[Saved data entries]
▽
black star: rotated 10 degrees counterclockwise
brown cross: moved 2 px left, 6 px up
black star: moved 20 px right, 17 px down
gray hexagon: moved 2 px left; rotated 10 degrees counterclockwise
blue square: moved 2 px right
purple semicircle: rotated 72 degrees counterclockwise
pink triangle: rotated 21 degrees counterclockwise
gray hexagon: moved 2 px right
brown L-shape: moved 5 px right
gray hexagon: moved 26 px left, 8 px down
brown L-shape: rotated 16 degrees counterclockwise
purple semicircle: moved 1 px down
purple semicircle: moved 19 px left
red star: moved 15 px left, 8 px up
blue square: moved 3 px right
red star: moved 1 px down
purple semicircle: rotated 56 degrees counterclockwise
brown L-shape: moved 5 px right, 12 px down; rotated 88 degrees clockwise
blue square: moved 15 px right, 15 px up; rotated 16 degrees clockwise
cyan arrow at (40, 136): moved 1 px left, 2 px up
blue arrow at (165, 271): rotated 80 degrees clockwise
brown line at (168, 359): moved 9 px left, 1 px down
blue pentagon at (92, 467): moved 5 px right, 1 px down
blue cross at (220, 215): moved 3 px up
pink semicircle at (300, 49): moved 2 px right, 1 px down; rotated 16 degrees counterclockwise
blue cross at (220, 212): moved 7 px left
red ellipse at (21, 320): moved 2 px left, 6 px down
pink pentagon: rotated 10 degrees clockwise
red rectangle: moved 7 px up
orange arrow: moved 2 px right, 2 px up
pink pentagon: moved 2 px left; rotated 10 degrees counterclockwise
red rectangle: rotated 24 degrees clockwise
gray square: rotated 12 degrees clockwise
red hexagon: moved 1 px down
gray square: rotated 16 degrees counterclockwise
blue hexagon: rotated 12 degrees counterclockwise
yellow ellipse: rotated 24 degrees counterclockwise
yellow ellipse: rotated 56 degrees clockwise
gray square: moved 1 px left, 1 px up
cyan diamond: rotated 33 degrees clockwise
△
- Problem requirements:
Reproduce word for word the lines of the listing from its first line through the line with "red rectangle: moved 7 px up", including both.

- Written answer:
black star: rotated 10 degrees counterclockwise
brown cross: moved 2 px left, 6 px up
black star: moved 20 px right, 17 px down
gray hexagon: moved 2 px left; rotated 10 degrees counterclockwise
blue square: moved 2 px right
purple semicircle: rotated 72 degrees counterclockwise
pink triangle: rotated 21 degrees counterclockwise
gray hexagon: moved 2 px right
brown L-shape: moved 5 px right
gray hexagon: moved 26 px left, 8 px down
brown L-shape: rotated 16 degrees counterclockwise
purple semicircle: moved 1 px down
purple semicircle: moved 19 px left
red star: moved 15 px left, 8 px up
blue square: moved 3 px right
red star: moved 1 px down
purple semicircle: rotated 56 degrees counterclockwise
brown L-shape: moved 5 px right, 12 px down; rotated 88 degrees clockwise
blue square: moved 15 px right, 15 px up; rotated 16 degrees clockwise
cyan arrow at (40, 136): moved 1 px left, 2 px up
blue arrow at (165, 271): rotated 80 degrees clockwise
brown line at (168, 359): moved 9 px left, 1 px down
blue pentagon at (92, 467): moved 5 px right, 1 px down
blue cross at (220, 215): moved 3 px up
pink semicircle at (300, 49): moved 2 px right, 1 px down; rotated 16 degrees counterclockwise
blue cross at (220, 212): moved 7 px left
red ellipse at (21, 320): moved 2 px left, 6 px down
pink pentagon: rotated 10 degrees clockwise
red rectangle: moved 7 px up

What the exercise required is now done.